Output every record exactly, apart from its images.
--- Supplied information ---
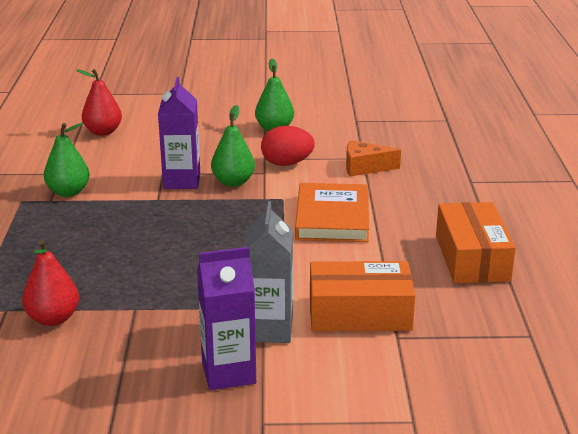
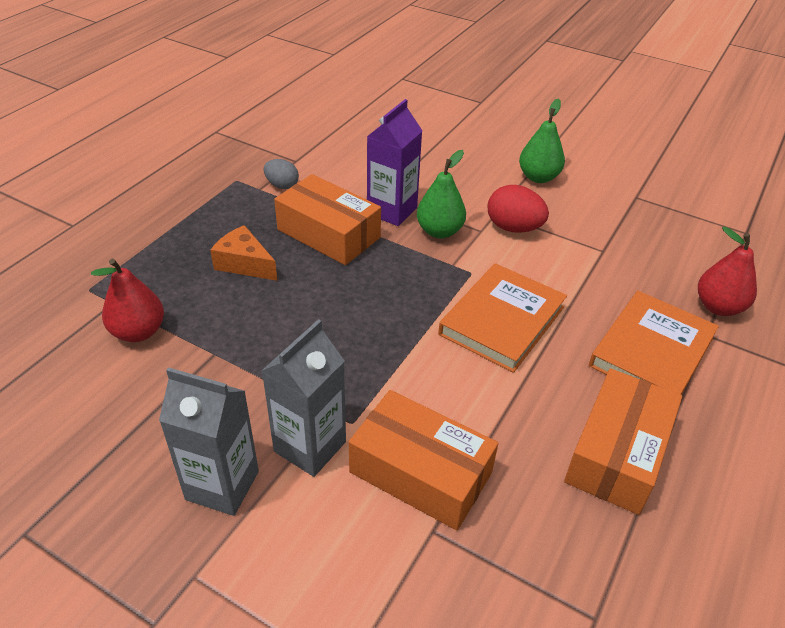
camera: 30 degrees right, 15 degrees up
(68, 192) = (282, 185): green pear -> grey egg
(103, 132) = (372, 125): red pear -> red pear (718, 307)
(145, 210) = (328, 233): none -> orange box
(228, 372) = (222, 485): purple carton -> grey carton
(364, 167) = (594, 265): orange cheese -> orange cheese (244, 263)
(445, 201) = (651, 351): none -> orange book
---
*Written answer:*
camera: 30 degrees right, 15 degrees up
(68, 192) = (282, 185): green pear -> grey egg
(103, 132) = (372, 125): red pear -> red pear (718, 307)
(145, 210) = (328, 233): none -> orange box
(228, 372) = (222, 485): purple carton -> grey carton
(364, 167) = (594, 265): orange cheese -> orange cheese (244, 263)
(445, 201) = (651, 351): none -> orange book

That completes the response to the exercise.